## What is required
Type the records that follow again exactly as written, but drop the pictures.

## Object tracking records
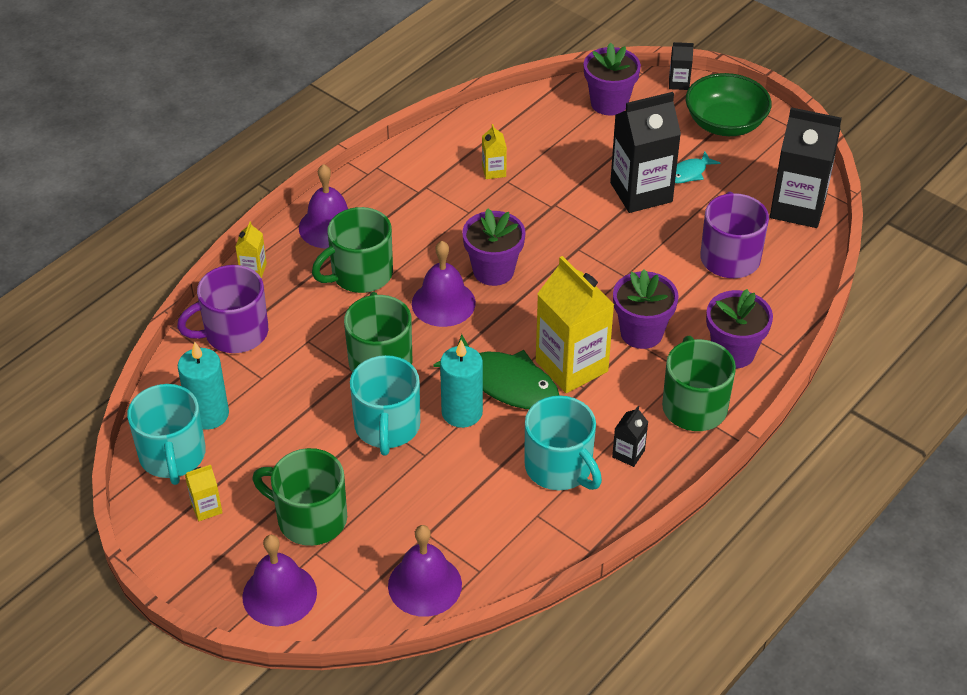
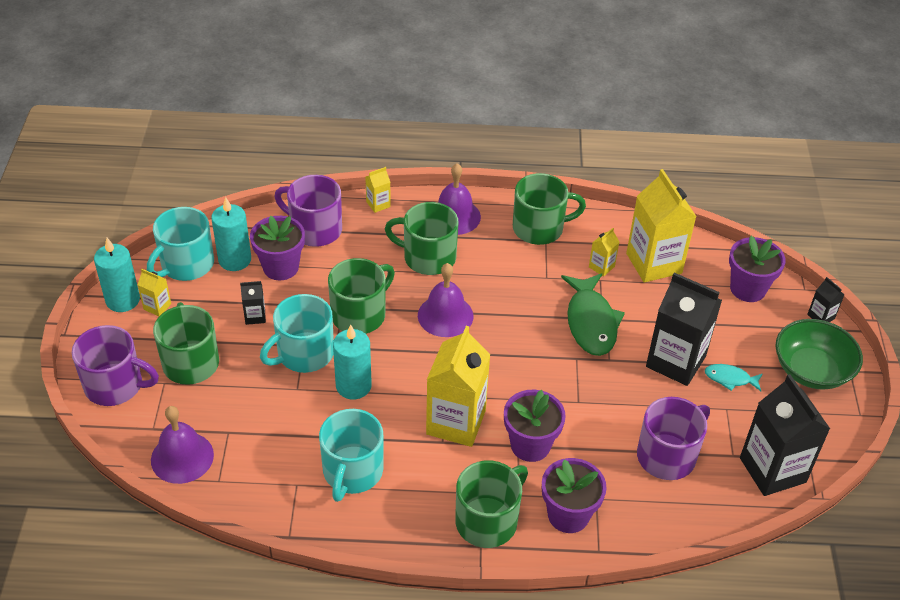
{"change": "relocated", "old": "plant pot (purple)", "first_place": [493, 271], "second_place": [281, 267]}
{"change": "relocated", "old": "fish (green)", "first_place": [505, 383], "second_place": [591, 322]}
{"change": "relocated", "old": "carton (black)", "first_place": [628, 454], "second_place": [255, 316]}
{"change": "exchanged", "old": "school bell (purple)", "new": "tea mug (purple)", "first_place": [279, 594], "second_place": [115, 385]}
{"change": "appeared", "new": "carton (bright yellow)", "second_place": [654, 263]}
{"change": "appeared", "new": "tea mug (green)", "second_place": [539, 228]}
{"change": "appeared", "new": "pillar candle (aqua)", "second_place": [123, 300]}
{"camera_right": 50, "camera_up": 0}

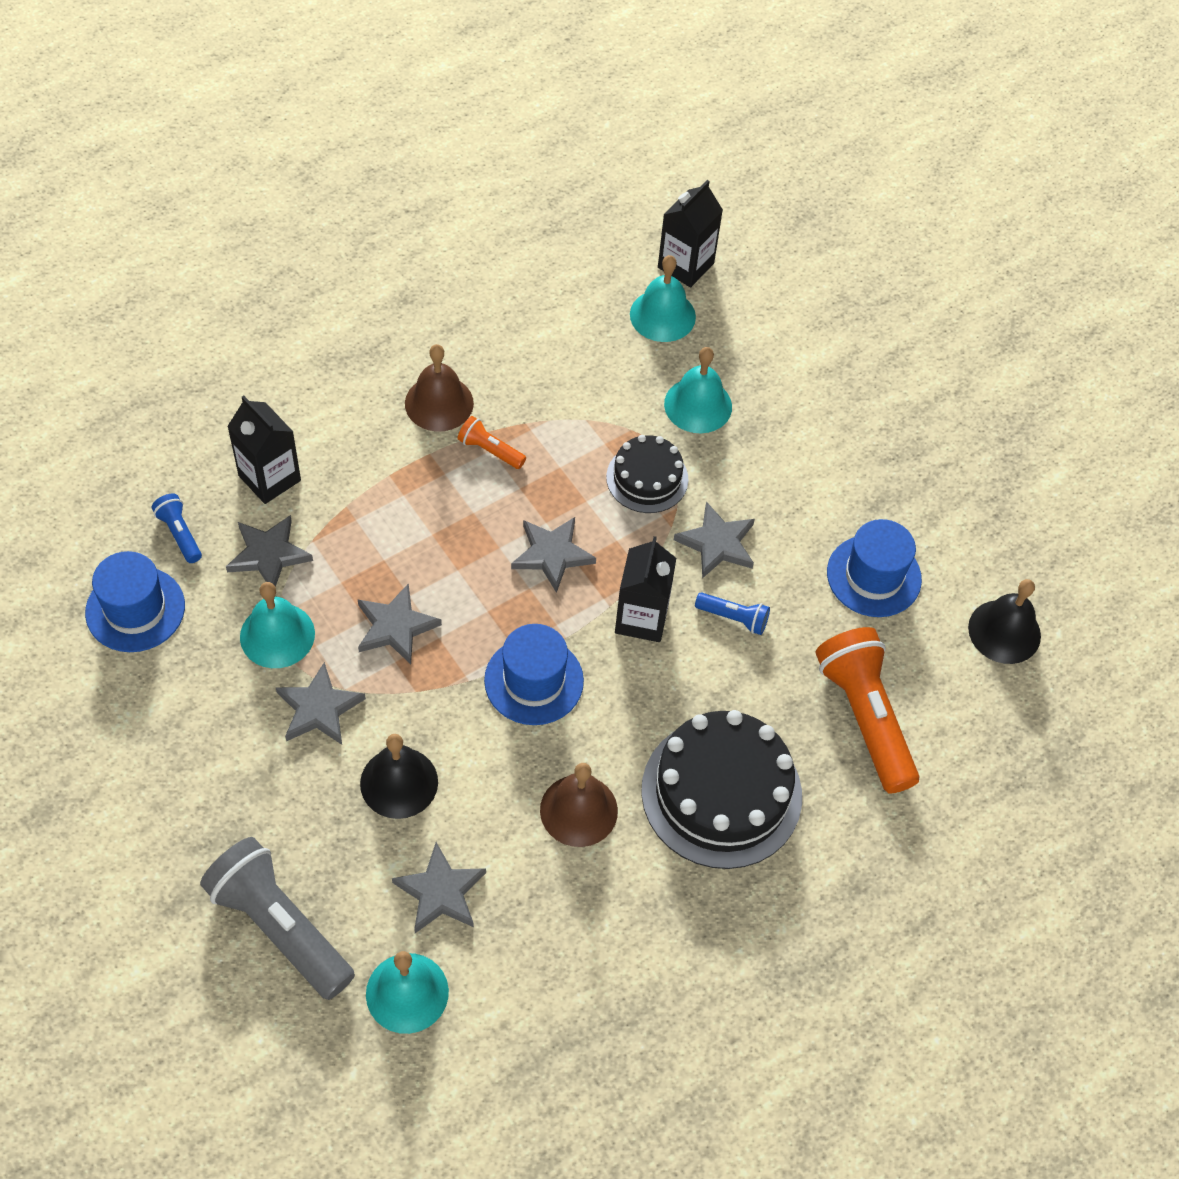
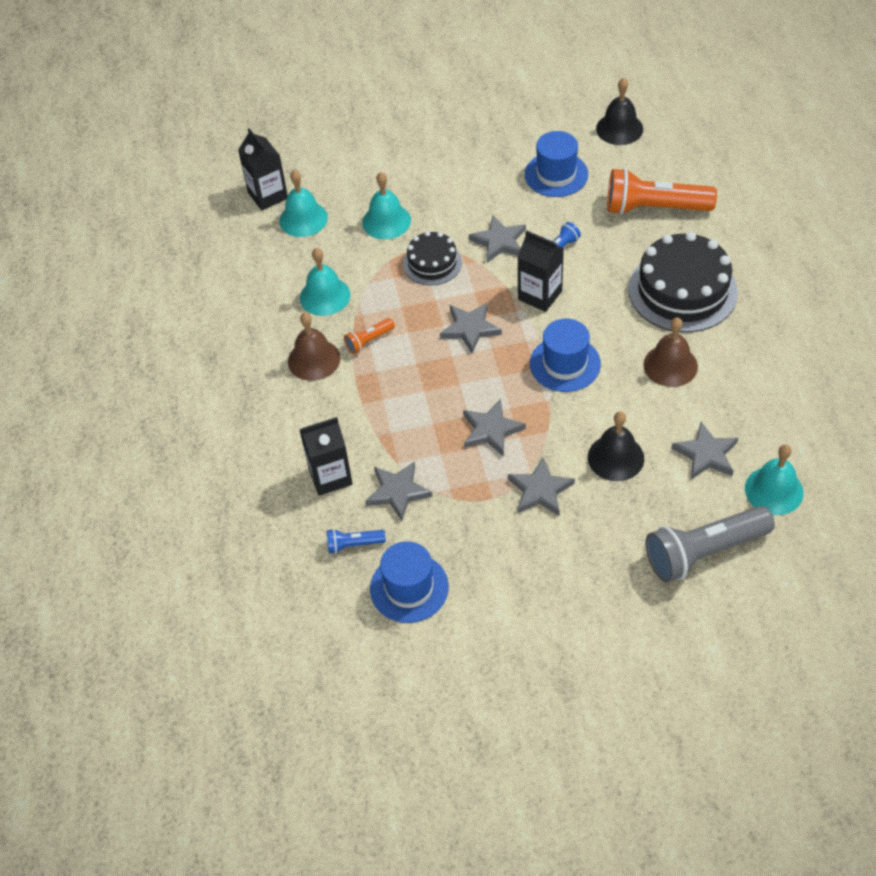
{"change": "relocated", "old": "school bell (aqua)", "first_place": [277, 635], "second_place": [325, 296]}
{"camera_right": -60, "camera_up": -5}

## Exercise response
{"change": "relocated", "old": "plant pot (purple)", "first_place": [493, 271], "second_place": [281, 267]}
{"change": "relocated", "old": "fish (green)", "first_place": [505, 383], "second_place": [591, 322]}
{"change": "relocated", "old": "carton (black)", "first_place": [628, 454], "second_place": [255, 316]}
{"change": "exchanged", "old": "school bell (purple)", "new": "tea mug (purple)", "first_place": [279, 594], "second_place": [115, 385]}
{"change": "appeared", "new": "carton (bright yellow)", "second_place": [654, 263]}
{"change": "appeared", "new": "tea mug (green)", "second_place": [539, 228]}
{"change": "appeared", "new": "pillar candle (aqua)", "second_place": [123, 300]}
{"camera_right": 50, "camera_up": 0}

{"change": "relocated", "old": "school bell (aqua)", "first_place": [277, 635], "second_place": [325, 296]}
{"camera_right": -60, "camera_up": -5}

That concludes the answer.